*** Opening Input data ***
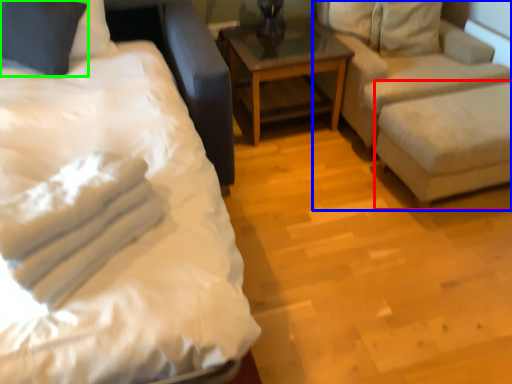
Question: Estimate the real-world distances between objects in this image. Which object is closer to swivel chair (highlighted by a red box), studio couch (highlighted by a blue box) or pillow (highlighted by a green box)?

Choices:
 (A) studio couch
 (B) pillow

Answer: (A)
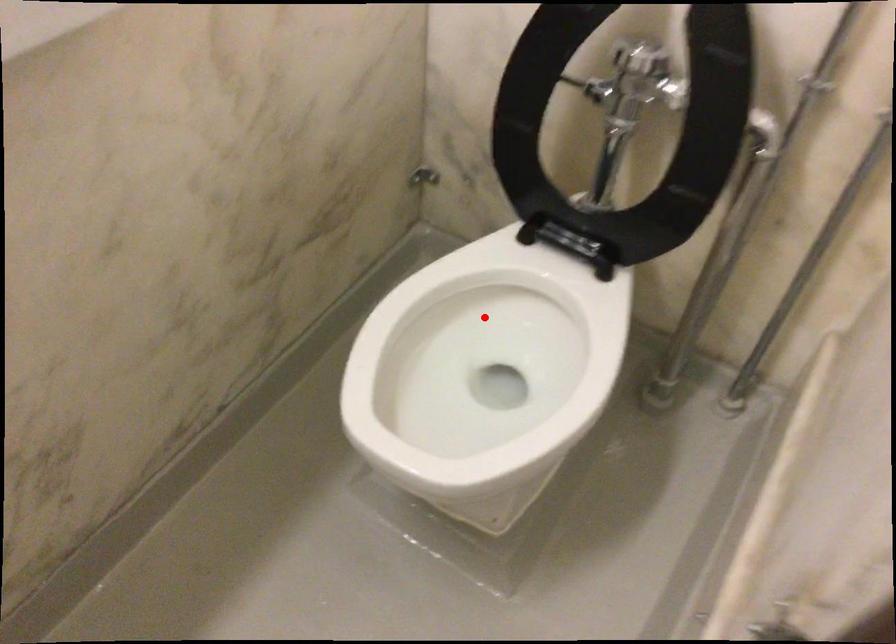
*** Closing Input data ***
*** Opening Input data ***
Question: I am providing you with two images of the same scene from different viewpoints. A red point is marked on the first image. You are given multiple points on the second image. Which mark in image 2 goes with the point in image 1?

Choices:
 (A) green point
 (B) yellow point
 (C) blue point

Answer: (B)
*** Closing Input data ***
## Work item
Copy out everything from the line containing "Question: I am" down to the line containing "Answer: (B)", both lines included.

## Solution
Question: I am providing you with two images of the same scene from different viewpoints. A red point is marked on the first image. You are given multiple points on the second image. Which mark in image 2 goes with the point in image 1?

Choices:
 (A) green point
 (B) yellow point
 (C) blue point

Answer: (B)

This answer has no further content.